Restate word for word each line of the data, starting at the one containing "RV3: 20k (DGND, VOL, wiper" and running through the last.

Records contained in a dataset
════════════════════

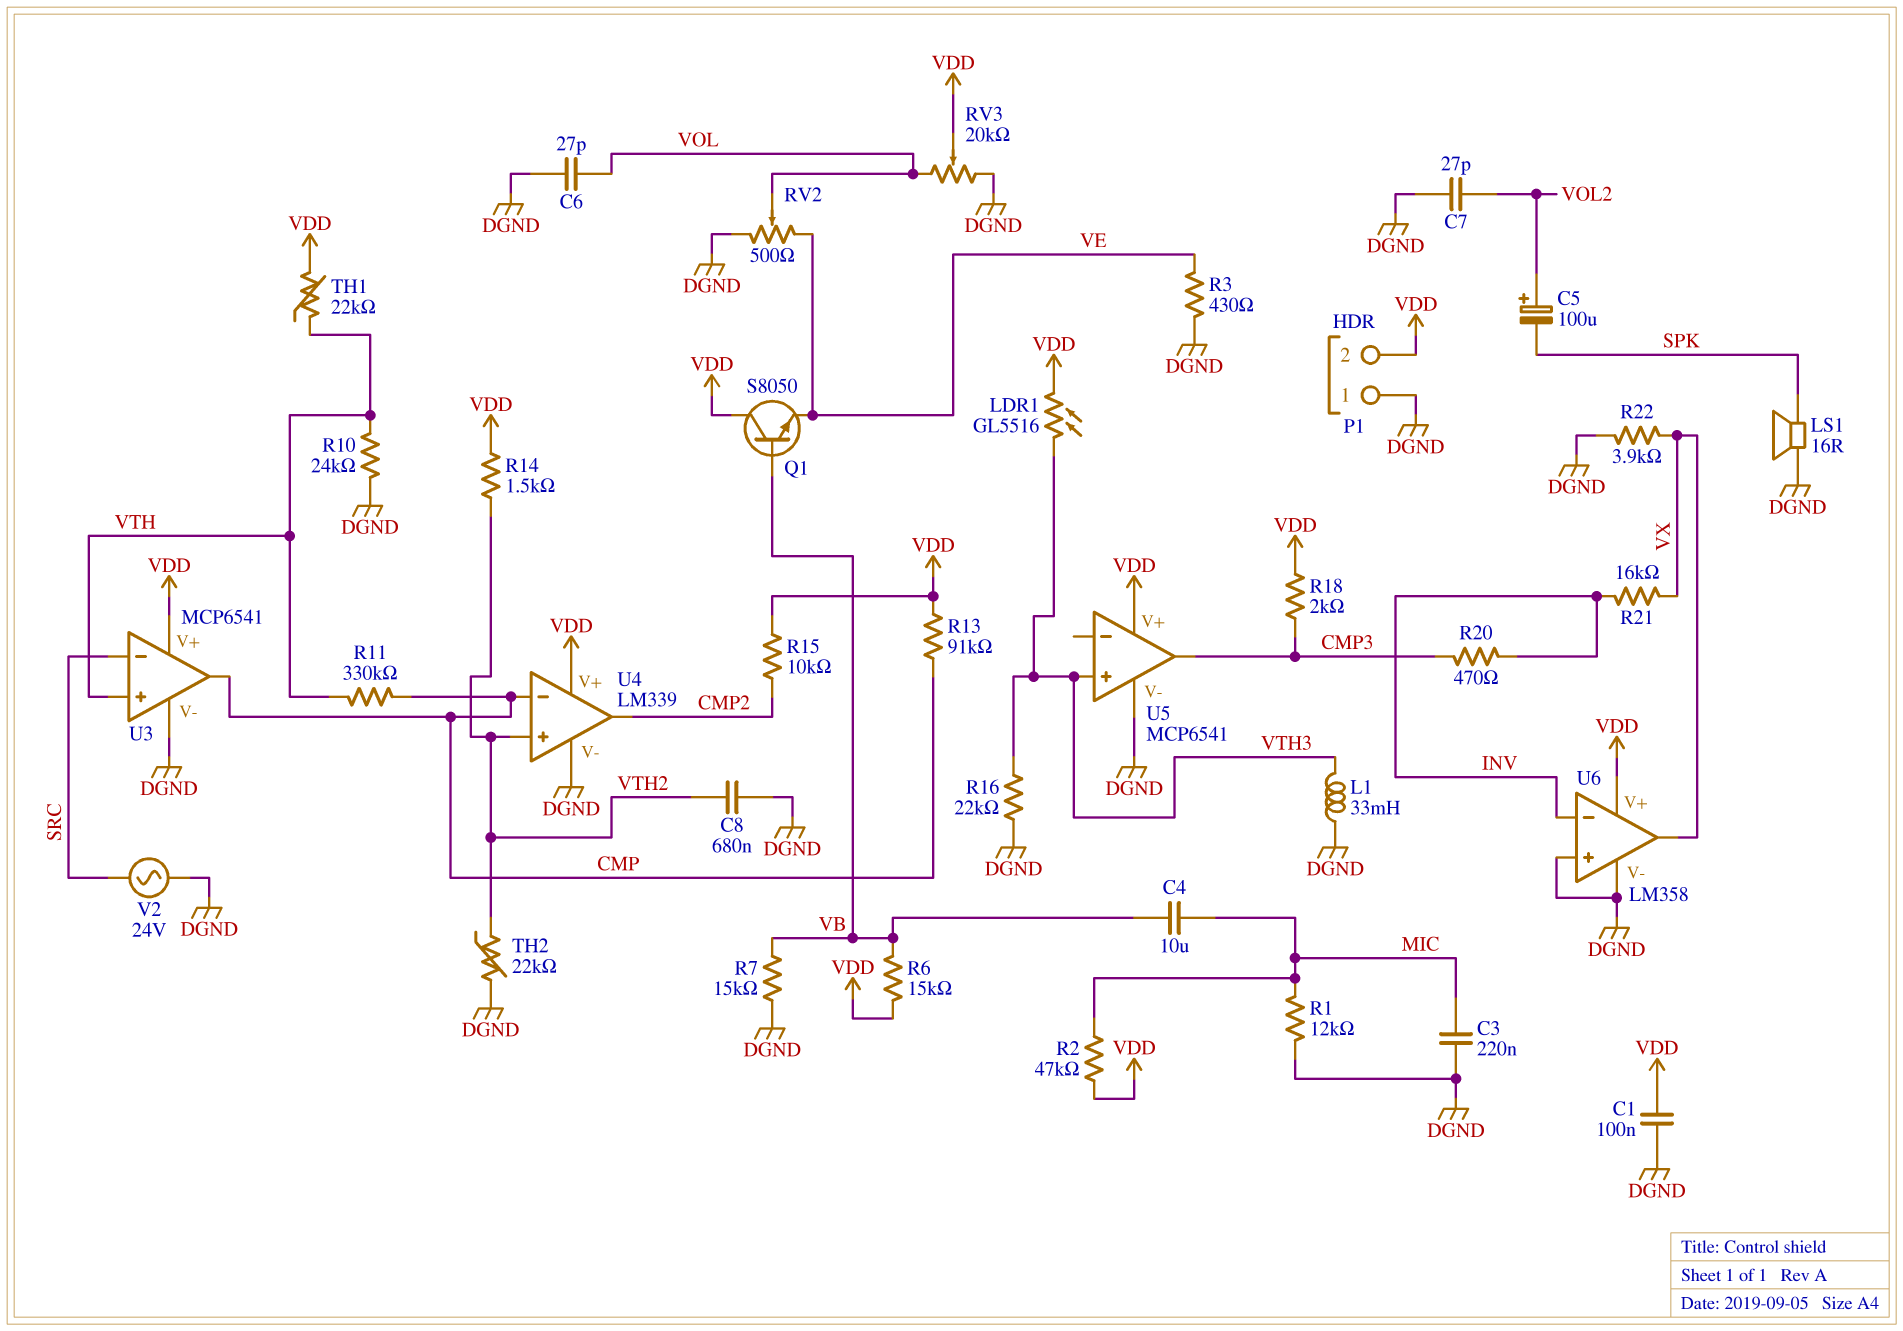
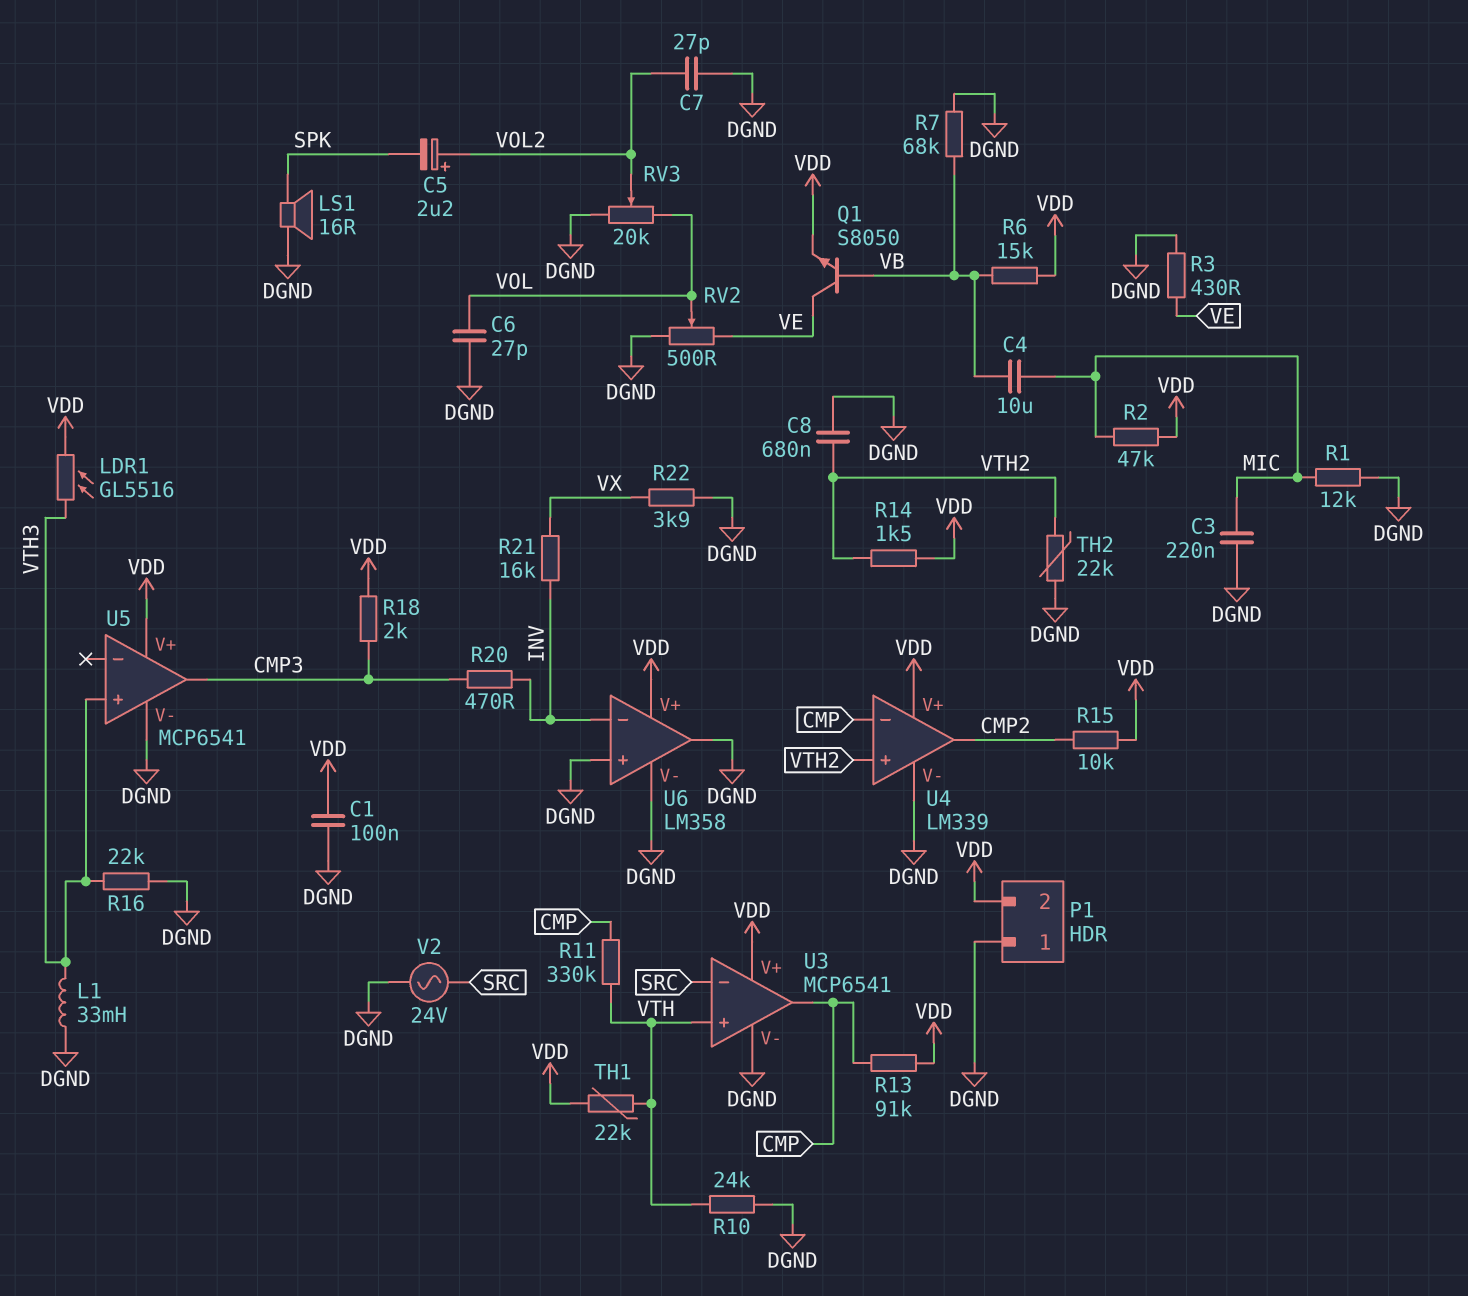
C5: 100uF (plus VOL2, minus SPK) -> 2.2uF (plus VOL2, minus SPK)
Q1: NPN S8050 (B VB, C VDD, E VE) -> NPN S8050 (B VB, C VE, E VDD)
R7: 15k (DGND, VB) -> 68k (DGND, VB)
RV3: 20k (DGND, VOL, wiper VDD) -> 20k (DGND, VOL, wiper VOL2)
U6 pin out: VX -> DGND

════════════════════

## Exercise response
RV3: 20k (DGND, VOL, wiper VDD) -> 20k (DGND, VOL, wiper VOL2)
U6 pin out: VX -> DGND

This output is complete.